(Data excerpts)
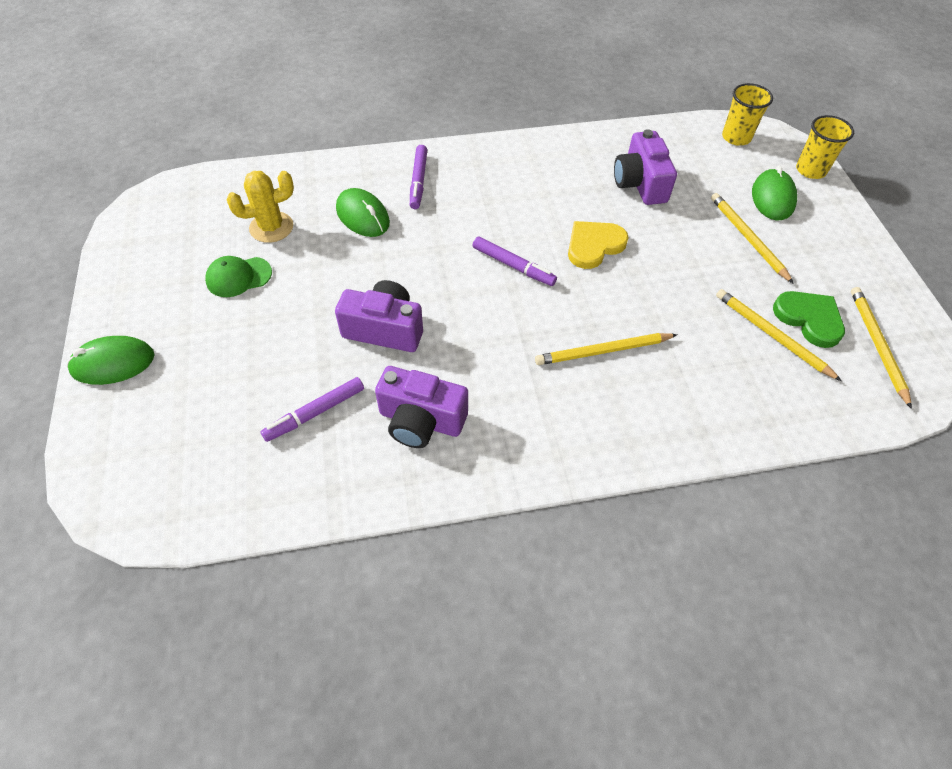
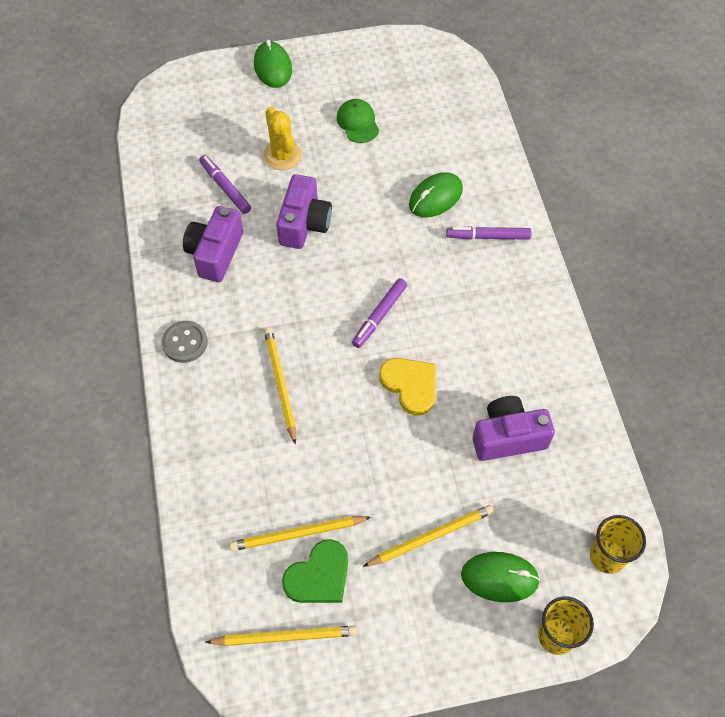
camera: 90 degrees right, 5 degrees up
(271, 227) = (416, 135): yellow cactus -> yellow cactus (282, 155)
(555, 449) = (185, 342): none -> grey button
(772, 335) = (297, 534): yellow pencil -> yellow pencil turned 150 degrees counterclockwise

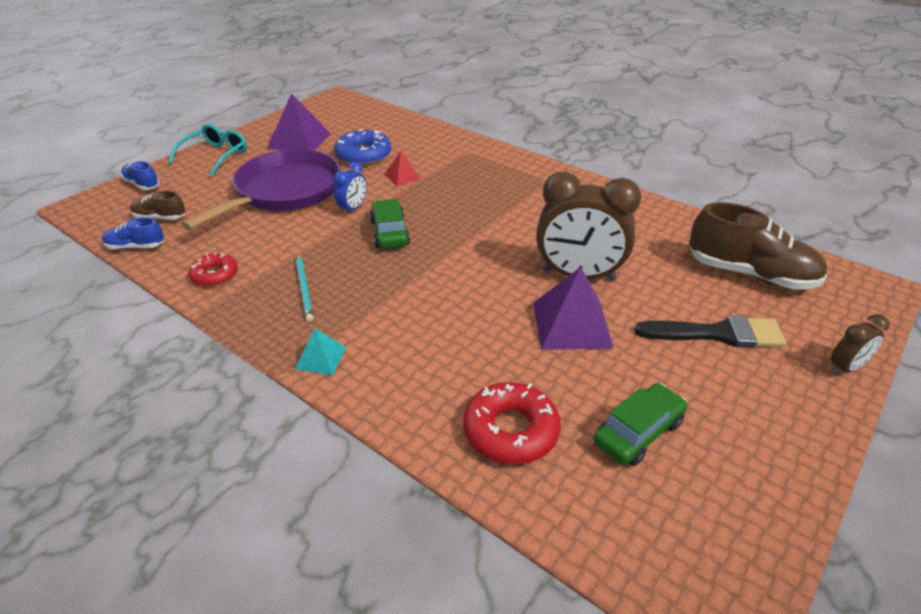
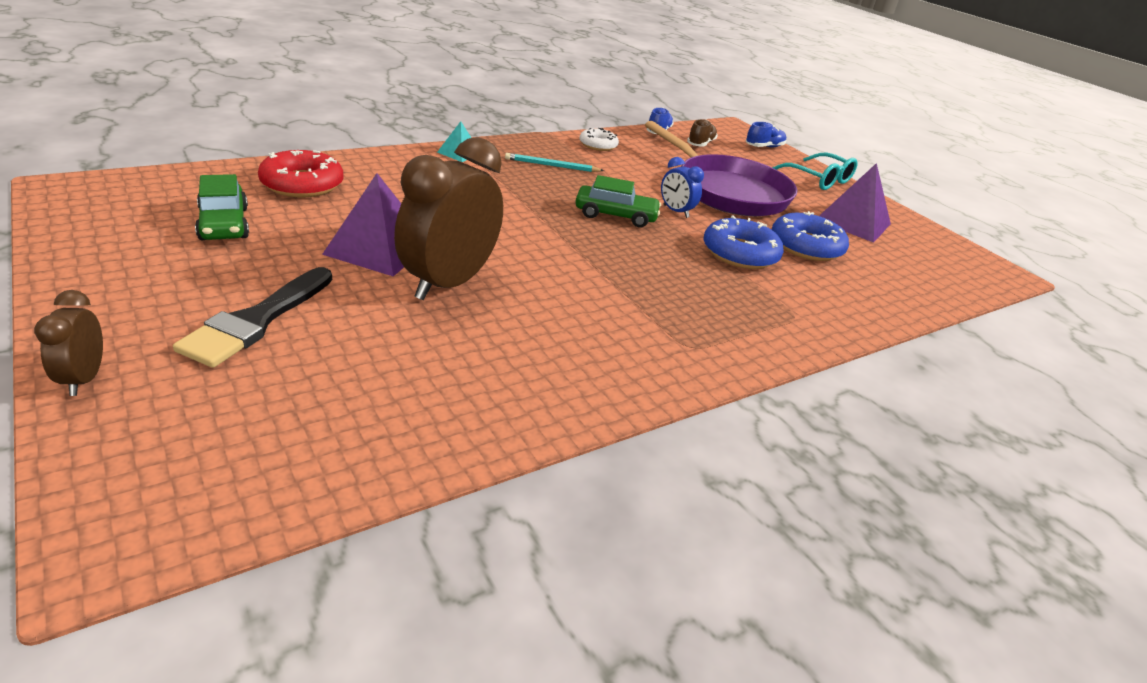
camera: 105 degrees right, 5 degrees down
(215, 275) = (598, 145): red donut -> white donut
(402, 176) = (740, 253): red pyramid -> blue donut
(750, 274) = (311, 415): brown shoe -> none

Try it:
Would you please repeat only the lines above, beginning at the one that has "(555, 449) = (185, 342): none -> grey button" and stopping after the one that has "(402, 176) = (740, 253): red", exactly and with no pictures?

Solution to this task:
(555, 449) = (185, 342): none -> grey button
(772, 335) = (297, 534): yellow pencil -> yellow pencil turned 150 degrees counterclockwise

camera: 105 degrees right, 5 degrees down
(215, 275) = (598, 145): red donut -> white donut
(402, 176) = (740, 253): red pyramid -> blue donut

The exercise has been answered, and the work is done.